**Directions:** Each line of the records that includes "LOAD" should be found and copied.
--- Data records Enclosed Below ---
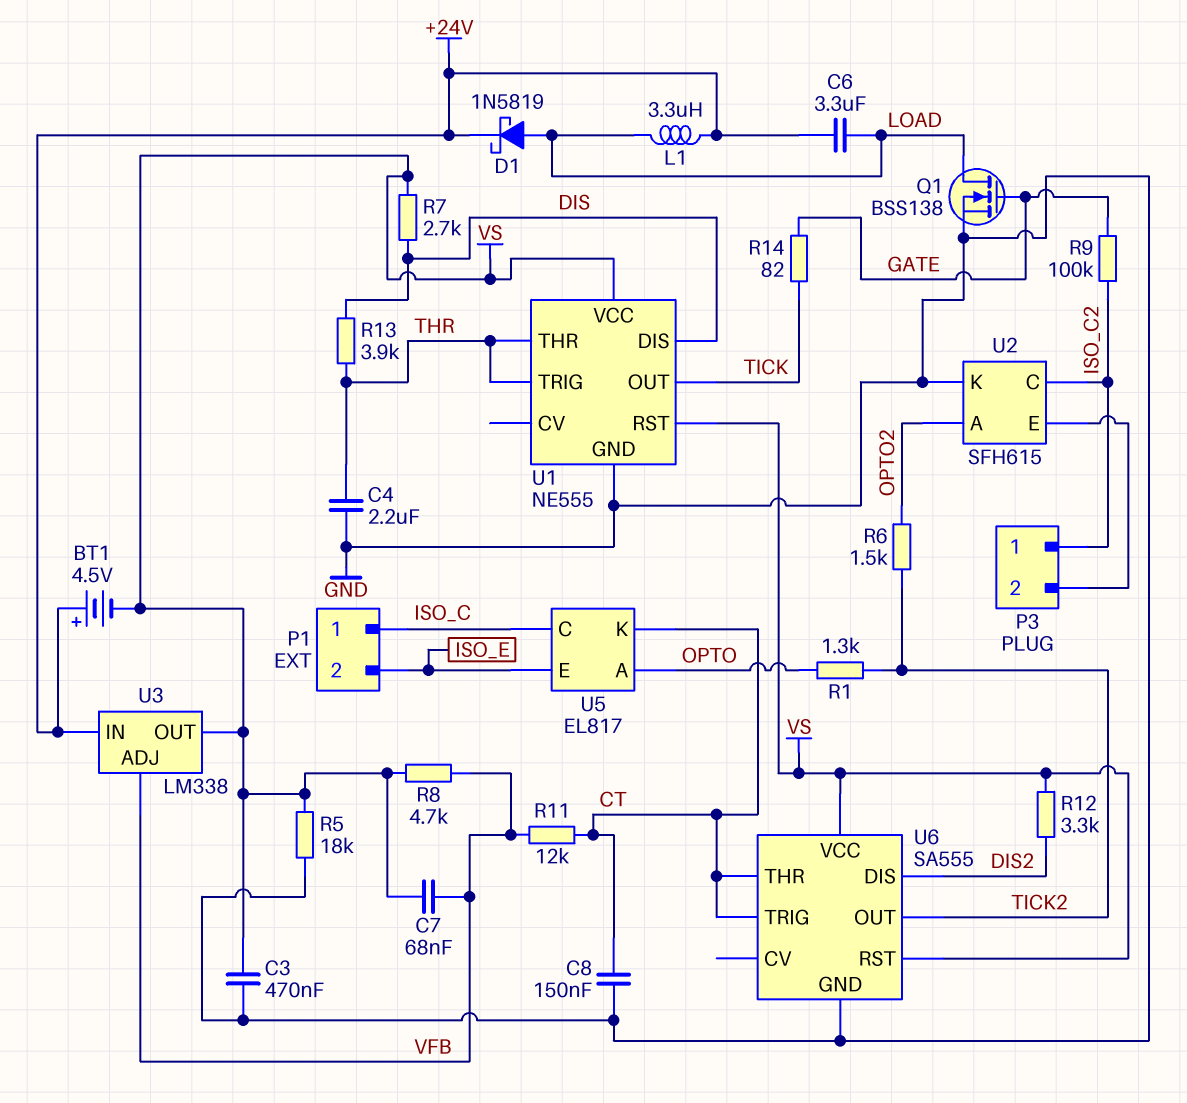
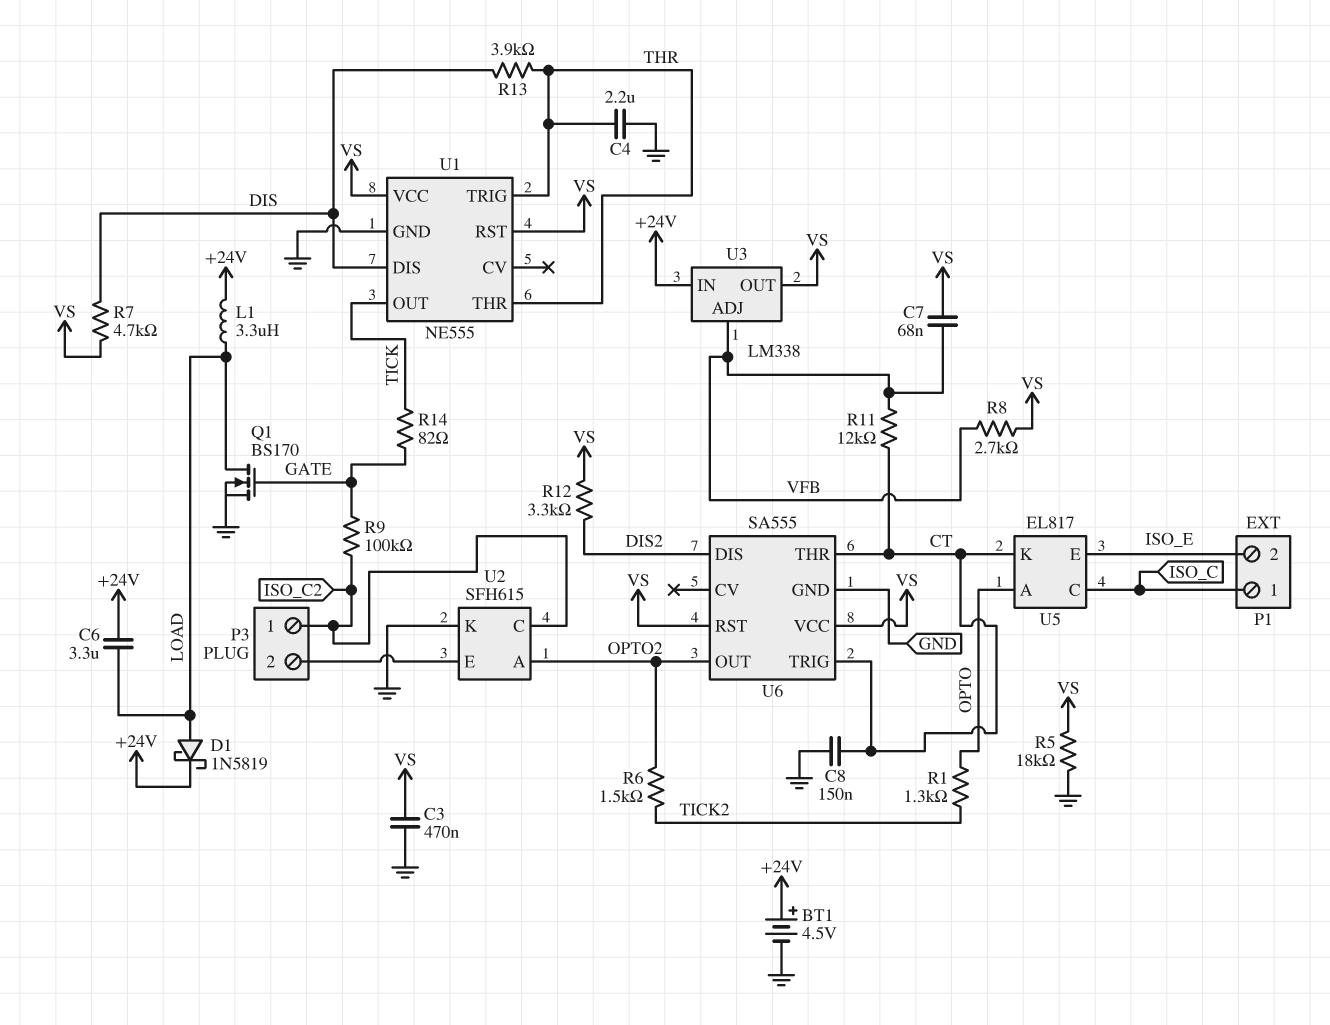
BT1: 4.5V (plus +24V, minus VS) -> 4.5V (plus +24V, minus GND)
Q1: NMOS BSS138 (G GATE, D LOAD, S GND) -> NMOS BS170 (G GATE, D LOAD, S GND)
R7: 2.7k (DIS, VS) -> 4.7k (DIS, VS)
R8: 4.7k (VFB, VS) -> 2.7k (VFB, VS)
U6 pin OUT: TICK2 -> OPTO2

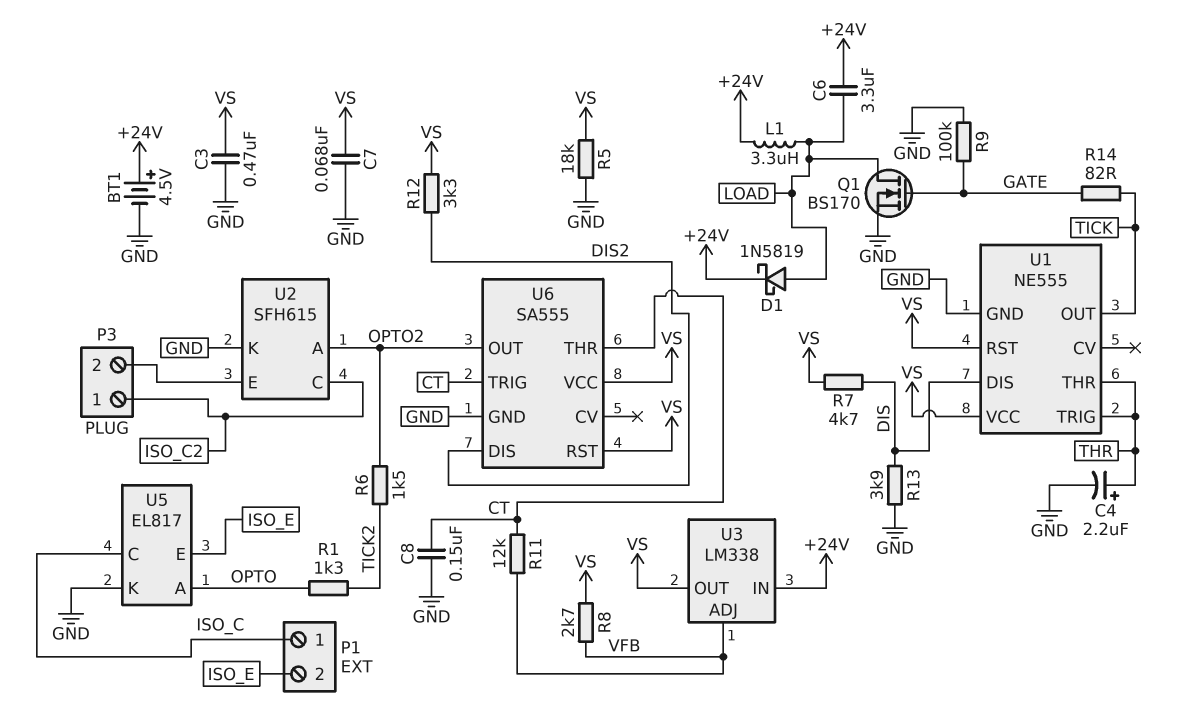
C4: 2.2uF (GND, THR) -> 2.2uF (plus THR, minus GND)
C7: 68nF (VFB, VS) -> 68nF (GND, VS)
R9: 100k (GATE, ISO_C2) -> 100k (GATE, GND)
R13: 3.9k (DIS, THR) -> 3.9k (DIS, GND)
U5 pin K: CT -> GND

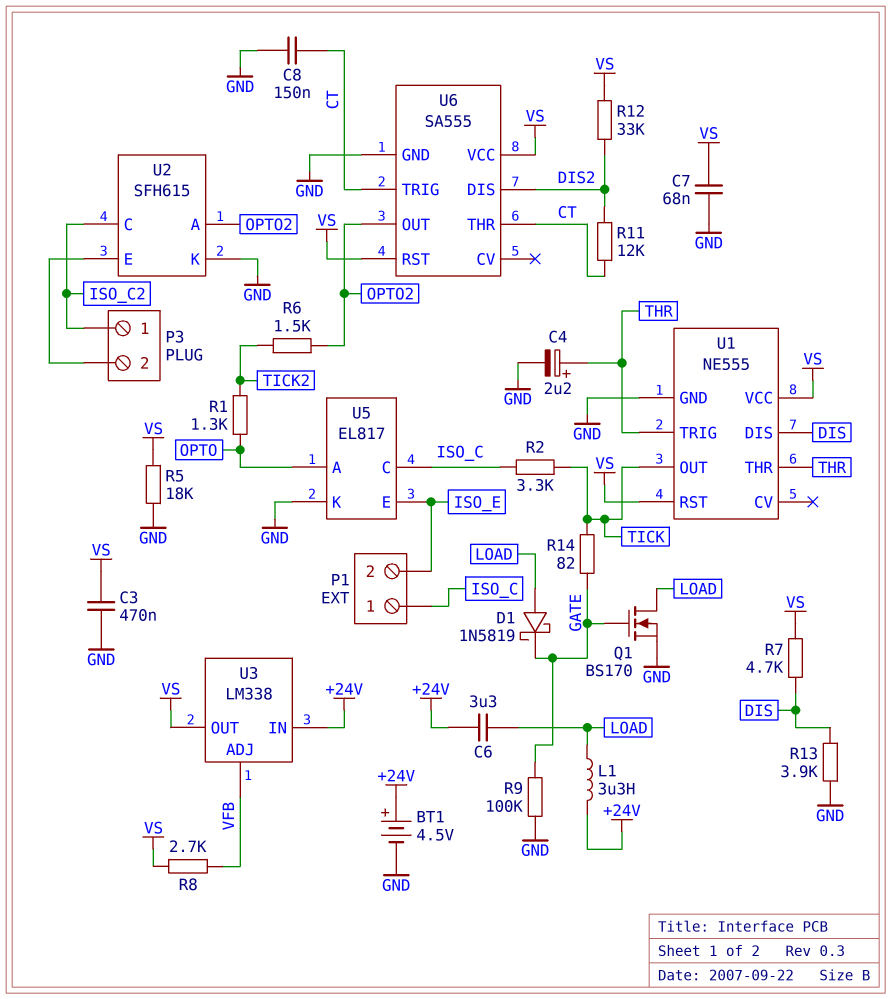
D1: schottky 1N5819 (A LOAD, K +24V) -> schottky 1N5819 (A LOAD, K GATE)
R2: none -> 3.3k (ISO_C, TICK)
R11: 12k (CT, VFB) -> 12k (CT, DIS2)
R12: 3.3k (DIS2, VS) -> 33k (DIS2, VS)

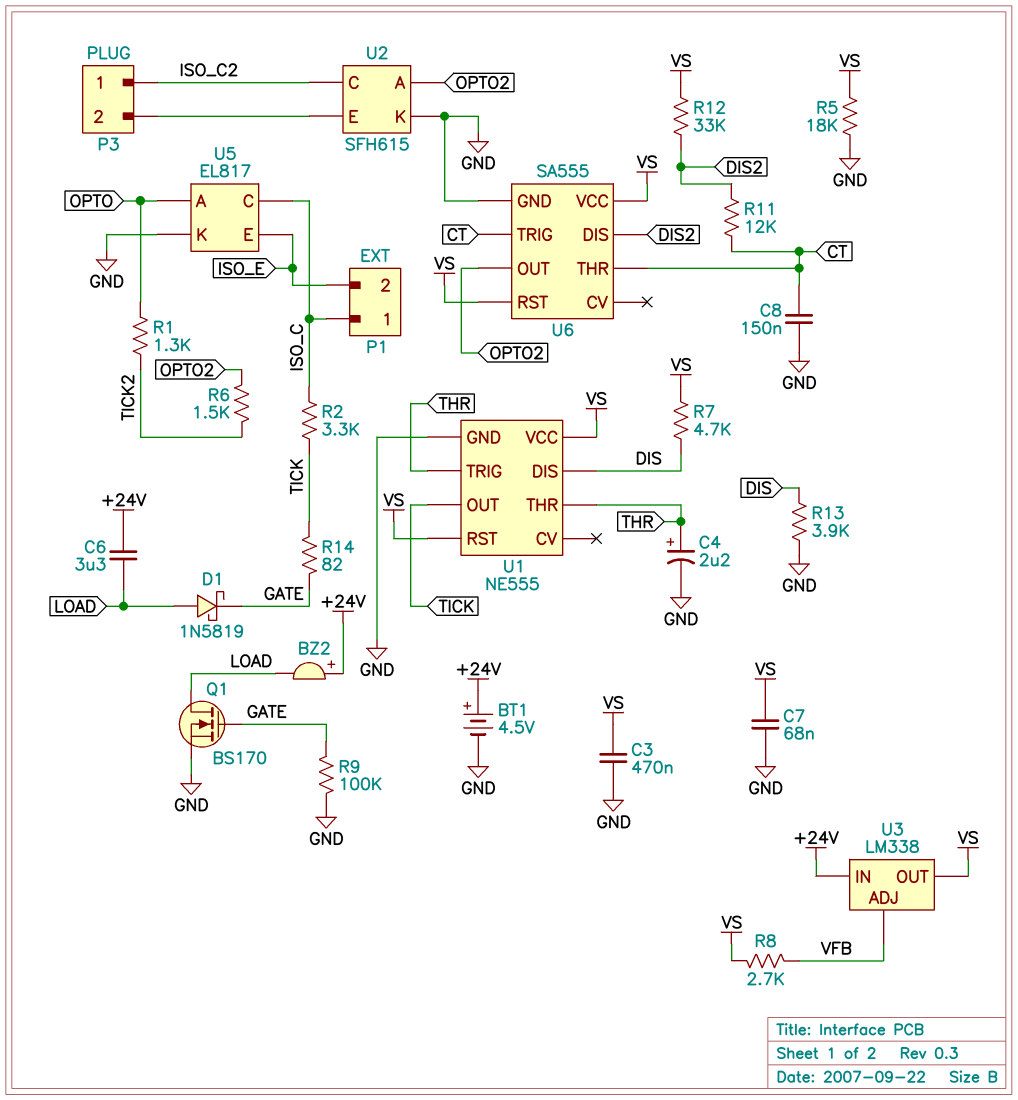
BZ2: none -> buzzer (plus +24V, minus LOAD)
L1: 3.3uH (+24V, LOAD) -> none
--- End of Enclosed Data records ---
**Solution to this problem:**
Q1: NMOS BSS138 (G GATE, D LOAD, S GND) -> NMOS BS170 (G GATE, D LOAD, S GND)
D1: schottky 1N5819 (A LOAD, K +24V) -> schottky 1N5819 (A LOAD, K GATE)
BZ2: none -> buzzer (plus +24V, minus LOAD)
L1: 3.3uH (+24V, LOAD) -> none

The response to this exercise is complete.